(Beginning of RECORDS SUPPLIED)

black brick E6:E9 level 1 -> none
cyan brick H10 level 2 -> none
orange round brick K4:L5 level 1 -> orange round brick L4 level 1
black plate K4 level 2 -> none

(End of RECORDS SUPPLIED)
(Beginning of RECORDS SUPPLIED)

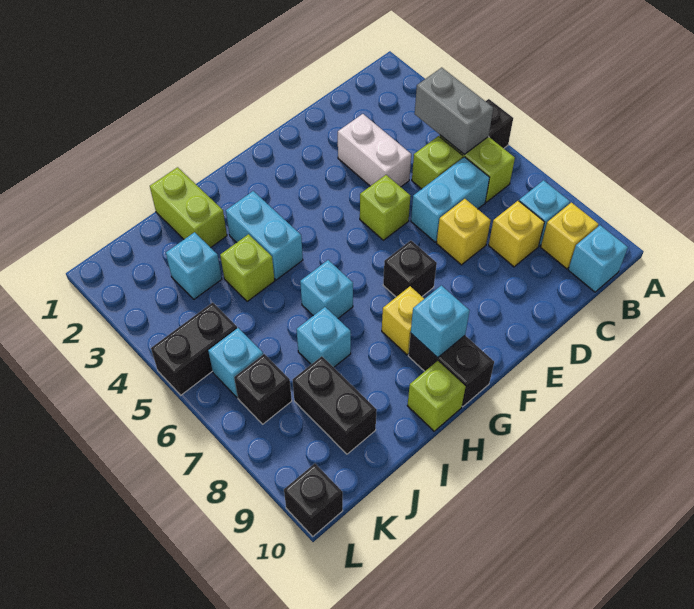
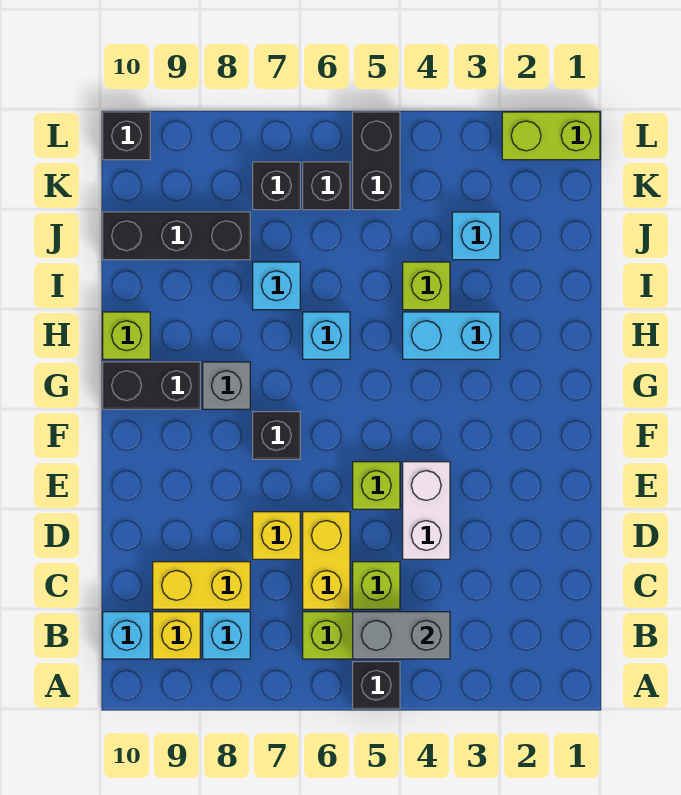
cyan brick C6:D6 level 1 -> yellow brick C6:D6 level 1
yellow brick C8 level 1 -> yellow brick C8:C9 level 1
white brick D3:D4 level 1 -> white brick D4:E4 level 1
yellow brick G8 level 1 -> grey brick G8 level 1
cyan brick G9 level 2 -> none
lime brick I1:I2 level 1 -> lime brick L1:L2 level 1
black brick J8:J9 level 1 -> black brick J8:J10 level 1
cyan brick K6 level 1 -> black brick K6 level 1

(End of RECORDS SUPPLIED)

● REQUIRED ACTION:
The expected answer is a copy of each line in the listing above that contains "cyan".

● TASK RESULT:
cyan brick H10 level 2 -> none
cyan brick C6:D6 level 1 -> yellow brick C6:D6 level 1
cyan brick G9 level 2 -> none
cyan brick K6 level 1 -> black brick K6 level 1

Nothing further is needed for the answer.